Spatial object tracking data
%%

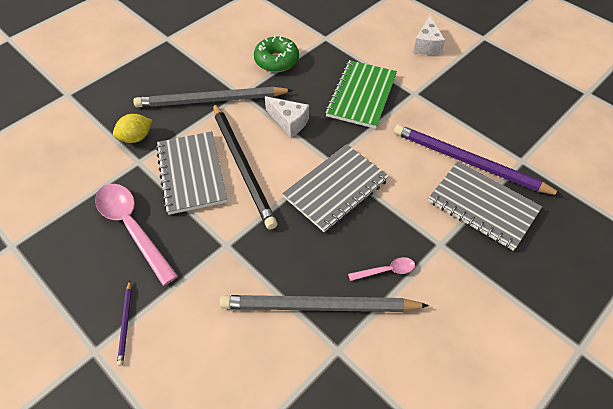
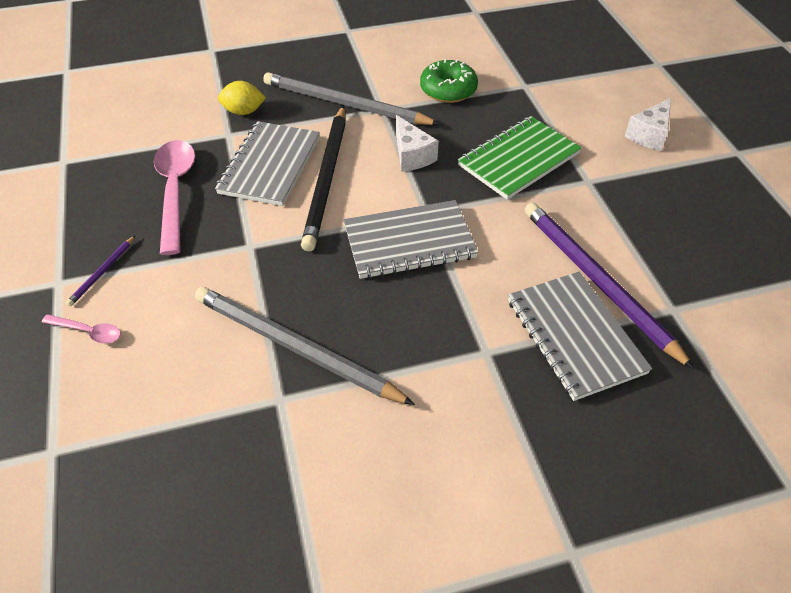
camera: 30 degrees right, 5 degrees down
(386, 271) = (398, 348): pink spoon -> pink spoon (88, 332)

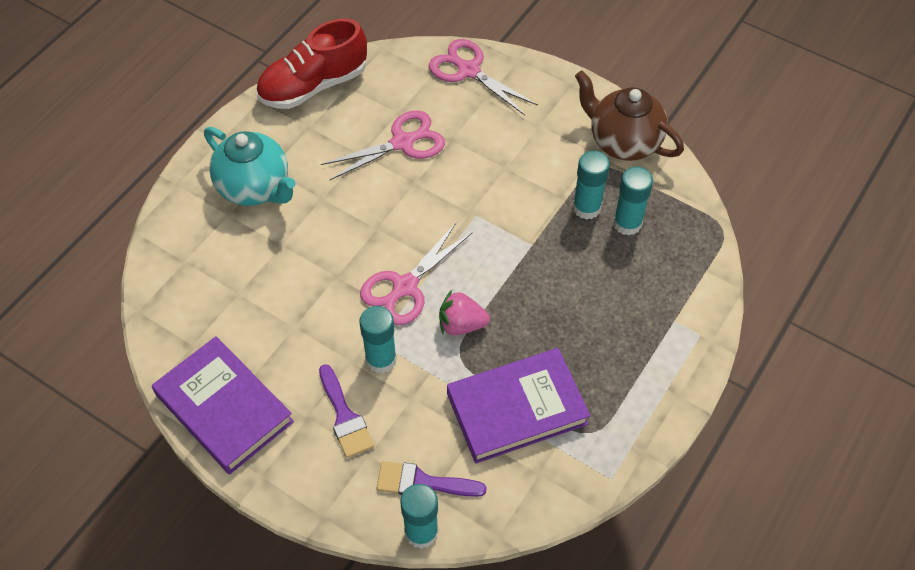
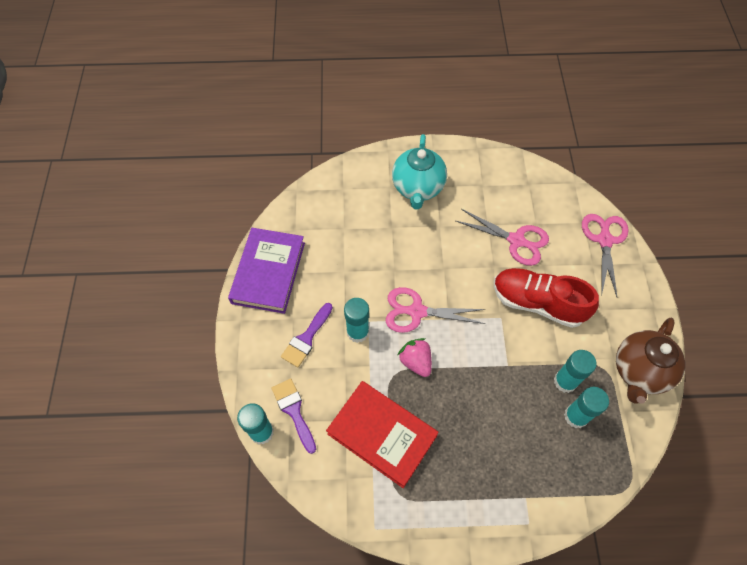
camera: 55 degrees right, 5 degrees up
(313, 85) = (513, 167): red shoe -> red shoe (537, 303)
(517, 408) = (382, 434): purple book -> red book
(623, 142) = (639, 371): brown teapot -> brown teapot turned 150 degrees counterclockwise

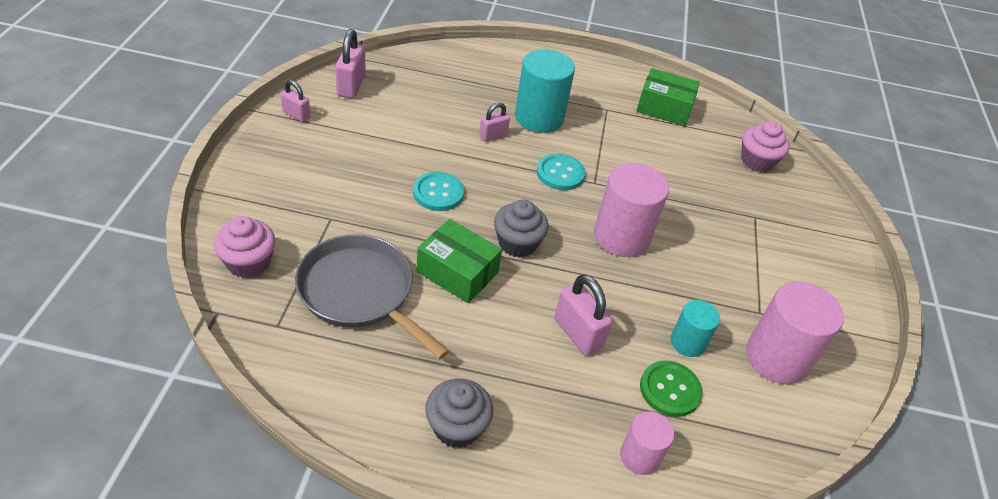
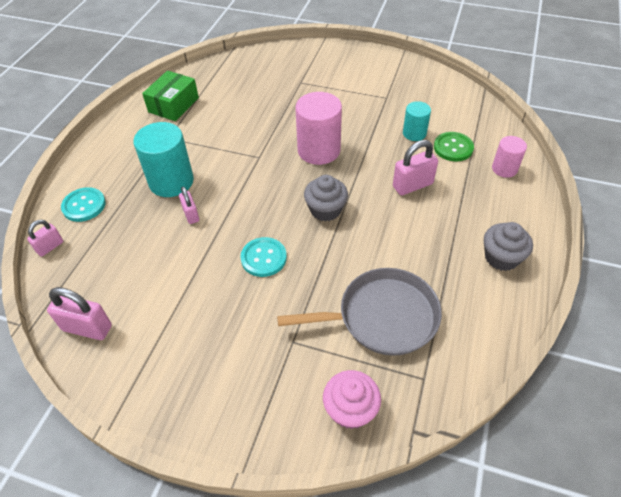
camera: 75 degrees left, 5 degrees up
(296, 115) = (128, 380): pink padlock -> pink padlock (50, 247)
(360, 292) = (382, 317): grey pan -> grey pan turned 150 degrees counterclockwise
(457, 272) = (357, 249): green box -> none
(560, 173) = (246, 176): turquoise button -> turquoise button (84, 205)
(757, 161) = (244, 70): pink cupcake -> none
(777, 357) = (422, 98): pink cylinder -> none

%%

**About this task**
Scan the entries and show every line in which the word "right" is found.

**Answer box**
camera: 30 degrees right, 5 degrees down
camera: 55 degrees right, 5 degrees up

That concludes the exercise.